- **YOUR INSTRUCTIONS**:
Although the listing below holds pictures, reproduce only its lines from the one containing "purple slope H1:I2 level 1 top 1 -> none" through the last, exactly and without them.

----------

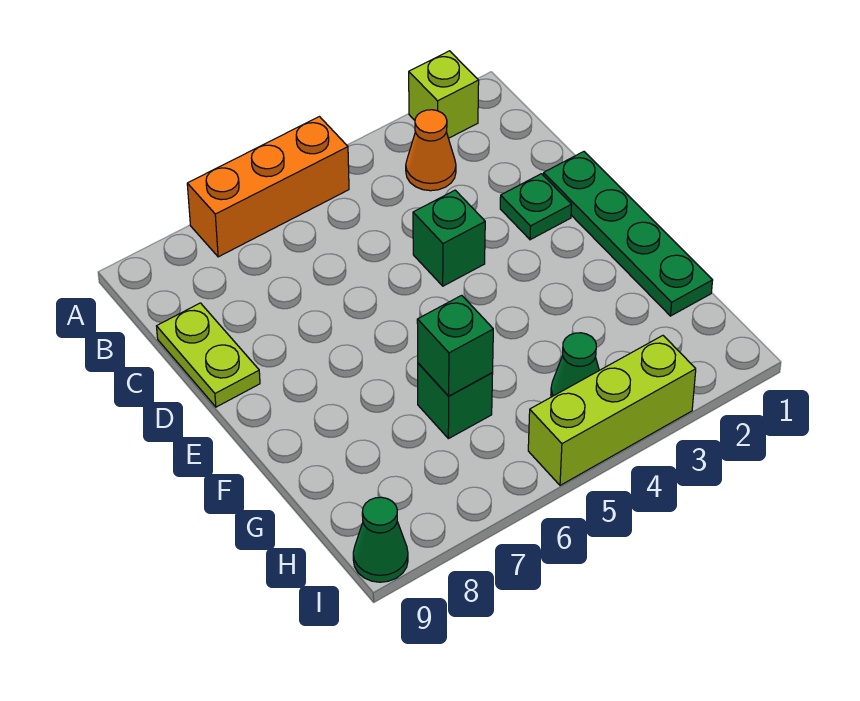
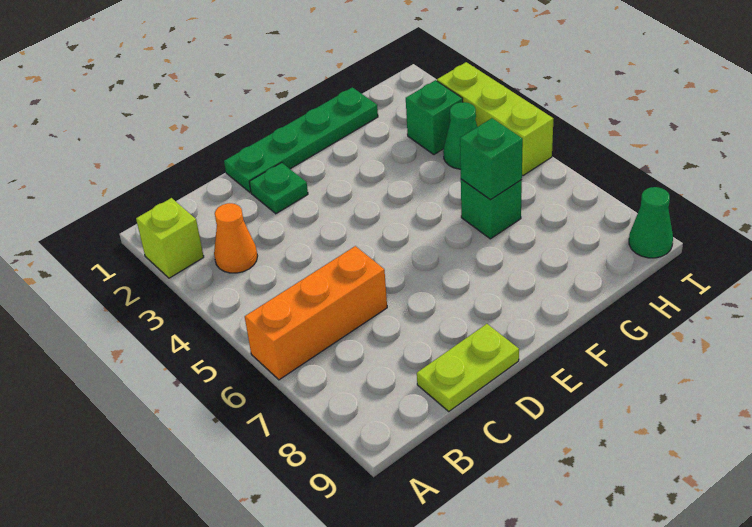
orange brick A5:A7 level 1 -> orange brick A6:C6 level 1
green brick D4 level 1 -> green brick H3 level 1

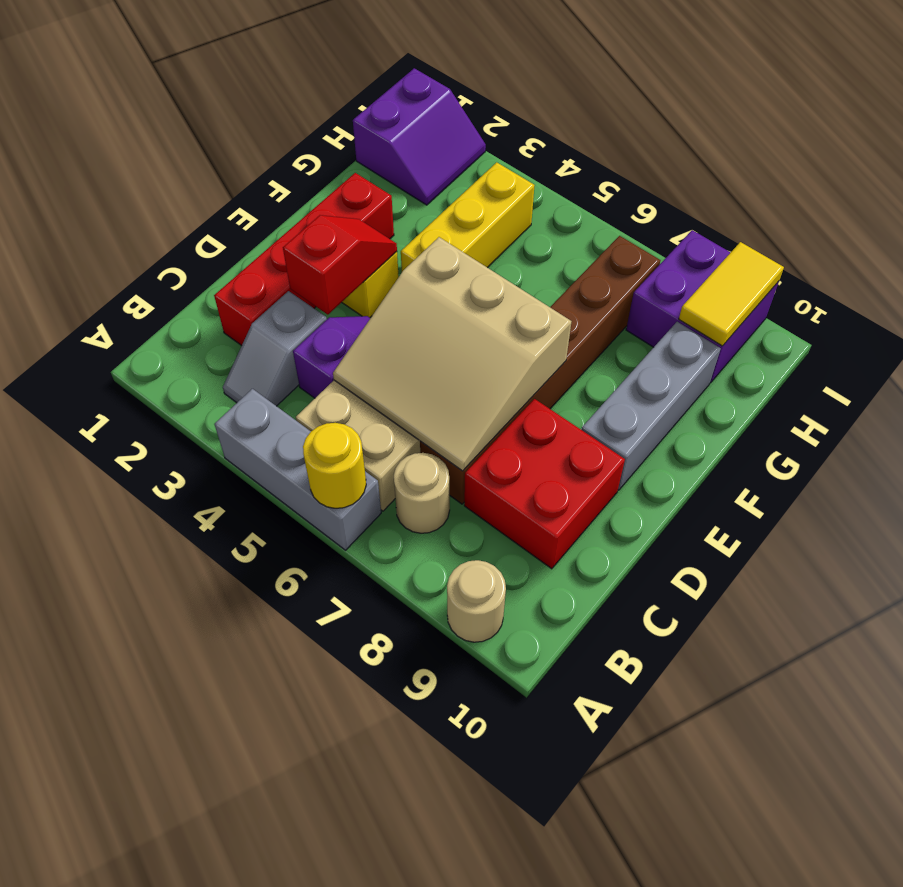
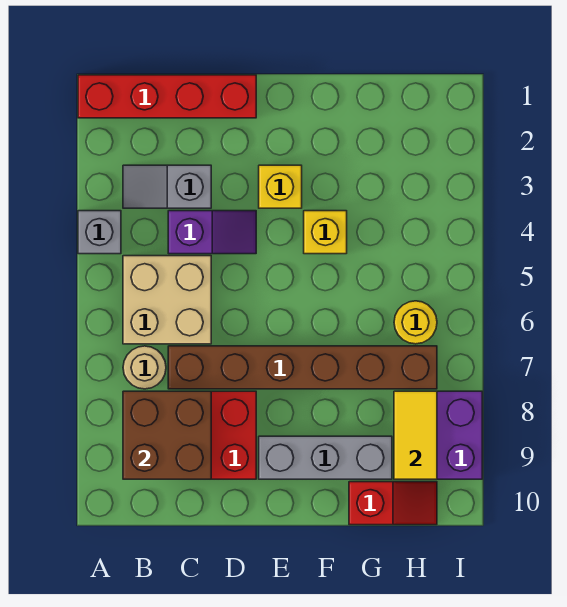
grey brick A4:A6 level 1 -> grey brick A4 level 1
yellow round brick A6 level 2 -> yellow round brick H6 level 1
tan round brick A9 level 1 -> none
none -> brown brick B8:C9 level 2
red brick C2:F2 level 1 -> red brick A1:D1 level 1
tan slope C5:E7 level 2 top E -> none
red slope D3:E3 level 2 top D -> red slope G10:H10 level 1 top G
yellow brick F4:H4 level 1 -> yellow brick F4 level 1
purple slope H1:I2 level 1 top 1 -> none
yellow tile H9:I9 level 2 -> yellow tile H8:H9 level 2

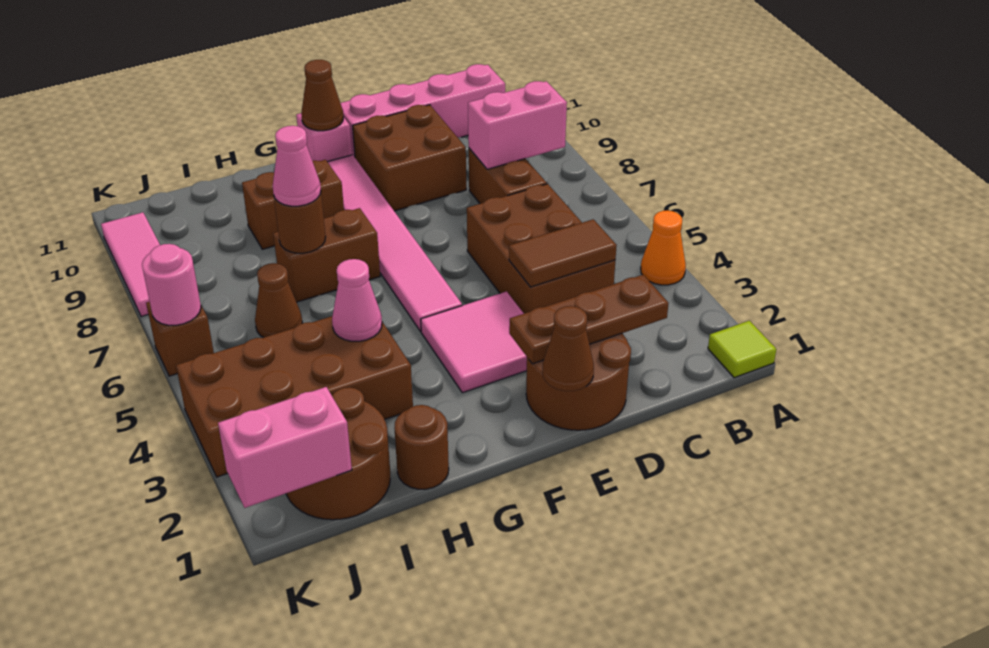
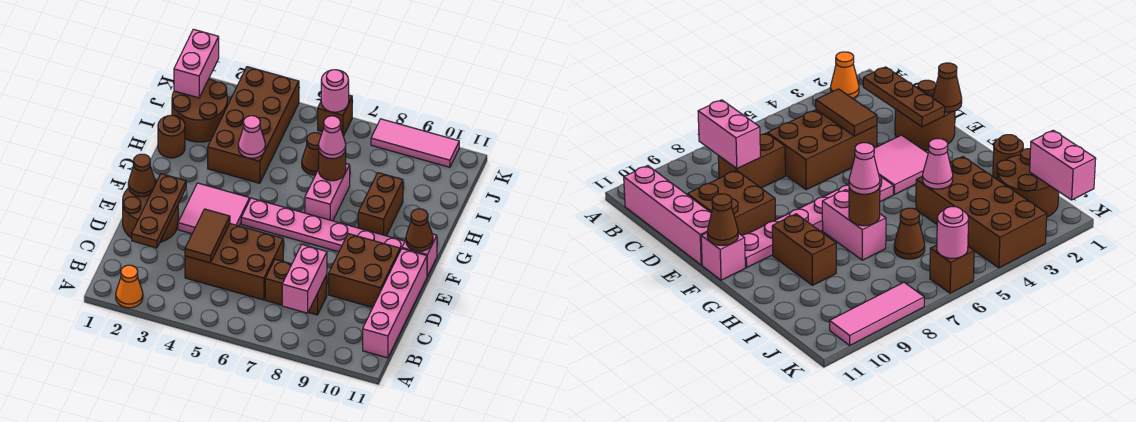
lime tile A1 level 1 -> none
orange cone A4 level 1 -> orange cone A2 level 1
pink tile F5:F10 level 1 -> pink plate F5:F10 level 1
brown brick G7:H7 level 1 -> pink brick G7:H7 level 1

----------

- **SOLVED EXERCISE**:
purple slope H1:I2 level 1 top 1 -> none
yellow tile H9:I9 level 2 -> yellow tile H8:H9 level 2

lime tile A1 level 1 -> none
orange cone A4 level 1 -> orange cone A2 level 1
pink tile F5:F10 level 1 -> pink plate F5:F10 level 1
brown brick G7:H7 level 1 -> pink brick G7:H7 level 1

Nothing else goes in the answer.